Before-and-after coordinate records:
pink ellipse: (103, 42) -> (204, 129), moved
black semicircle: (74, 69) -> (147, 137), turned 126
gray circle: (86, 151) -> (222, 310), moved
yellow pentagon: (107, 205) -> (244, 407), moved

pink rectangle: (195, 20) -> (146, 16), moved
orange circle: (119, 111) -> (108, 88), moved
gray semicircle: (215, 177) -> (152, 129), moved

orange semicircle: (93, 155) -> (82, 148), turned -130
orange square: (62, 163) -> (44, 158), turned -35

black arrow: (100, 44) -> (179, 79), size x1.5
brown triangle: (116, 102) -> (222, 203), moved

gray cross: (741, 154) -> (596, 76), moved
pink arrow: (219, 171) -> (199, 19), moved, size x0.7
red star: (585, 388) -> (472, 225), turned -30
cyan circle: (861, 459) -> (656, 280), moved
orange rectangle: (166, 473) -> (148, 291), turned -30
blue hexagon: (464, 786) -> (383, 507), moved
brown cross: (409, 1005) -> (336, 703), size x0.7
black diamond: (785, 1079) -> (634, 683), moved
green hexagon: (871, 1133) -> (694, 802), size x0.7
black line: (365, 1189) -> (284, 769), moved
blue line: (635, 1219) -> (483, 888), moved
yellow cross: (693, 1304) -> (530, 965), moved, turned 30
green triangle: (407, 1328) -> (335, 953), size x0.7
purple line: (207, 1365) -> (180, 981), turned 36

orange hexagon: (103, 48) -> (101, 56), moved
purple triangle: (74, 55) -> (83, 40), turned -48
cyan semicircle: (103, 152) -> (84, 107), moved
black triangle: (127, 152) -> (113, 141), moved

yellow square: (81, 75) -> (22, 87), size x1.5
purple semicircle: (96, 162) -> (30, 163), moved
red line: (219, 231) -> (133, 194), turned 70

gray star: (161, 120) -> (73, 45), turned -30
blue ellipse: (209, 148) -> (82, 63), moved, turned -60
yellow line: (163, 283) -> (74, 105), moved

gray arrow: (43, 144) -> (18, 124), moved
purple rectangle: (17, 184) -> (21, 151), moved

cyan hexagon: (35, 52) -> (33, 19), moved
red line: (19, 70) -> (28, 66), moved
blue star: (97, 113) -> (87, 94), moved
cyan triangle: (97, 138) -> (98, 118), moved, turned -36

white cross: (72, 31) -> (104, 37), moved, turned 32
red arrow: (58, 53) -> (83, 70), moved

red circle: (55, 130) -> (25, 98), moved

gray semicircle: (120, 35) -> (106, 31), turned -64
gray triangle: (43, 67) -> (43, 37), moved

*EXERCISE BRIEF:*
Once you have read the data, reproduce all of it exactly.

*FINISHED EXERCISE:*
pink ellipse: (103, 42) -> (204, 129), moved
black semicircle: (74, 69) -> (147, 137), turned 126
gray circle: (86, 151) -> (222, 310), moved
yellow pentagon: (107, 205) -> (244, 407), moved

pink rectangle: (195, 20) -> (146, 16), moved
orange circle: (119, 111) -> (108, 88), moved
gray semicircle: (215, 177) -> (152, 129), moved

orange semicircle: (93, 155) -> (82, 148), turned -130
orange square: (62, 163) -> (44, 158), turned -35

black arrow: (100, 44) -> (179, 79), size x1.5
brown triangle: (116, 102) -> (222, 203), moved

gray cross: (741, 154) -> (596, 76), moved
pink arrow: (219, 171) -> (199, 19), moved, size x0.7
red star: (585, 388) -> (472, 225), turned -30
cyan circle: (861, 459) -> (656, 280), moved
orange rectangle: (166, 473) -> (148, 291), turned -30
blue hexagon: (464, 786) -> (383, 507), moved
brown cross: (409, 1005) -> (336, 703), size x0.7
black diamond: (785, 1079) -> (634, 683), moved
green hexagon: (871, 1133) -> (694, 802), size x0.7
black line: (365, 1189) -> (284, 769), moved
blue line: (635, 1219) -> (483, 888), moved
yellow cross: (693, 1304) -> (530, 965), moved, turned 30
green triangle: (407, 1328) -> (335, 953), size x0.7
purple line: (207, 1365) -> (180, 981), turned 36

orange hexagon: (103, 48) -> (101, 56), moved
purple triangle: (74, 55) -> (83, 40), turned -48
cyan semicircle: (103, 152) -> (84, 107), moved
black triangle: (127, 152) -> (113, 141), moved

yellow square: (81, 75) -> (22, 87), size x1.5
purple semicircle: (96, 162) -> (30, 163), moved
red line: (219, 231) -> (133, 194), turned 70

gray star: (161, 120) -> (73, 45), turned -30
blue ellipse: (209, 148) -> (82, 63), moved, turned -60
yellow line: (163, 283) -> (74, 105), moved

gray arrow: (43, 144) -> (18, 124), moved
purple rectangle: (17, 184) -> (21, 151), moved

cyan hexagon: (35, 52) -> (33, 19), moved
red line: (19, 70) -> (28, 66), moved
blue star: (97, 113) -> (87, 94), moved
cyan triangle: (97, 138) -> (98, 118), moved, turned -36

white cross: (72, 31) -> (104, 37), moved, turned 32
red arrow: (58, 53) -> (83, 70), moved

red circle: (55, 130) -> (25, 98), moved

gray semicircle: (120, 35) -> (106, 31), turned -64
gray triangle: (43, 67) -> (43, 37), moved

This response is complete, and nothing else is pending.